Stored data:
+ + + + +

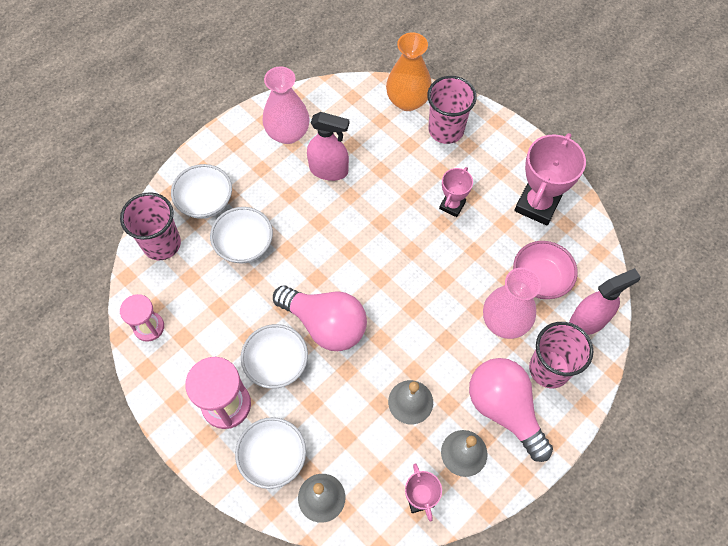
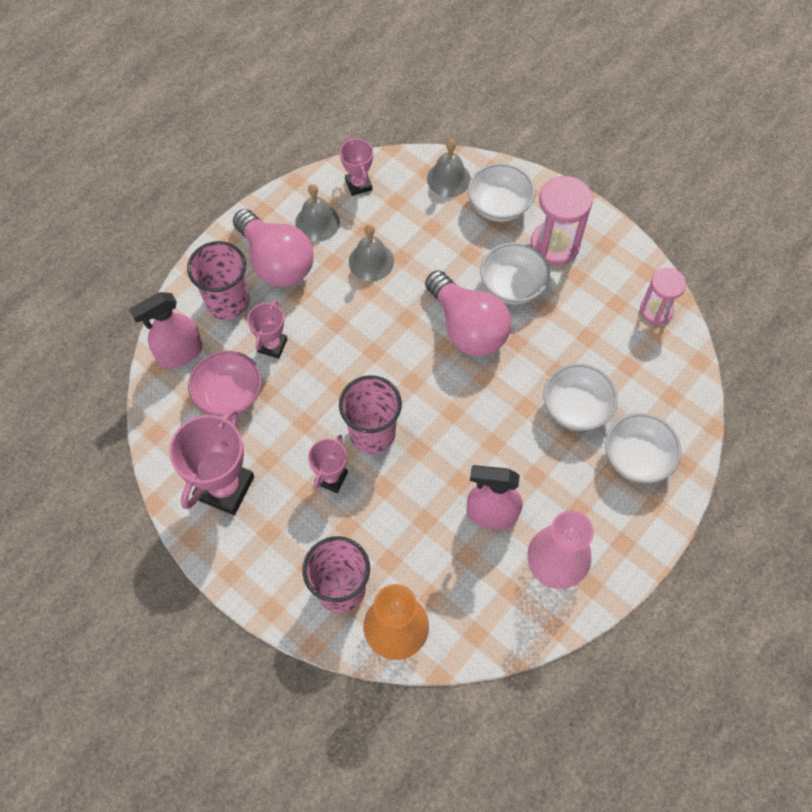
camera: 175 degrees right, 0 degrees up
(162, 244) = (673, 401): pink cup -> pink cup (372, 433)
(325, 324) = (467, 327): pink light bulb -> pink light bulb turned 150 degrees counterclockwise
(505, 321) = (272, 345): pink vase -> pink trophy

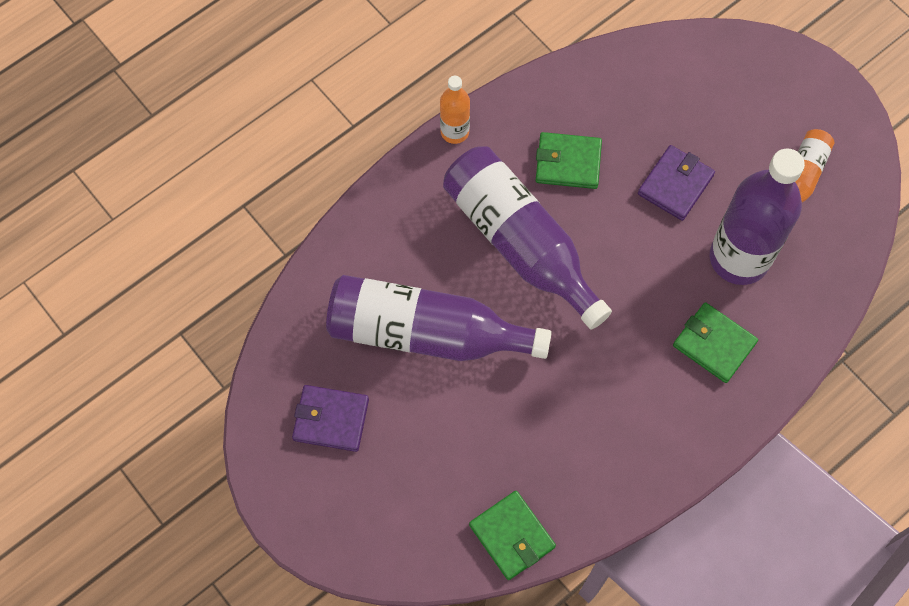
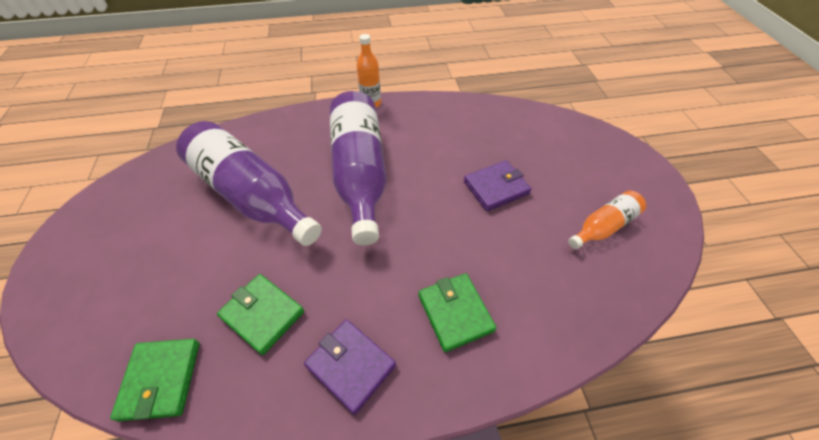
camera: 30 degrees right, 15 degrees down
(331, 419) = (142, 215): purple wallet -> purple wallet (351, 365)
(568, 163) = (428, 145): green wallet -> green wallet (262, 314)
(739, 258) = (517, 257): purple bottle -> none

+ + + + +

§ Goal of the exercise:
Any pictures above are to be left out. Retype the rest of the records exactly.

§ Result for this exercise:
camera: 175 degrees right, 0 degrees up
(162, 244) = (673, 401): pink cup -> pink cup (372, 433)
(325, 324) = (467, 327): pink light bulb -> pink light bulb turned 150 degrees counterclockwise
(505, 321) = (272, 345): pink vase -> pink trophy

camera: 30 degrees right, 15 degrees down
(331, 419) = (142, 215): purple wallet -> purple wallet (351, 365)
(568, 163) = (428, 145): green wallet -> green wallet (262, 314)
(739, 258) = (517, 257): purple bottle -> none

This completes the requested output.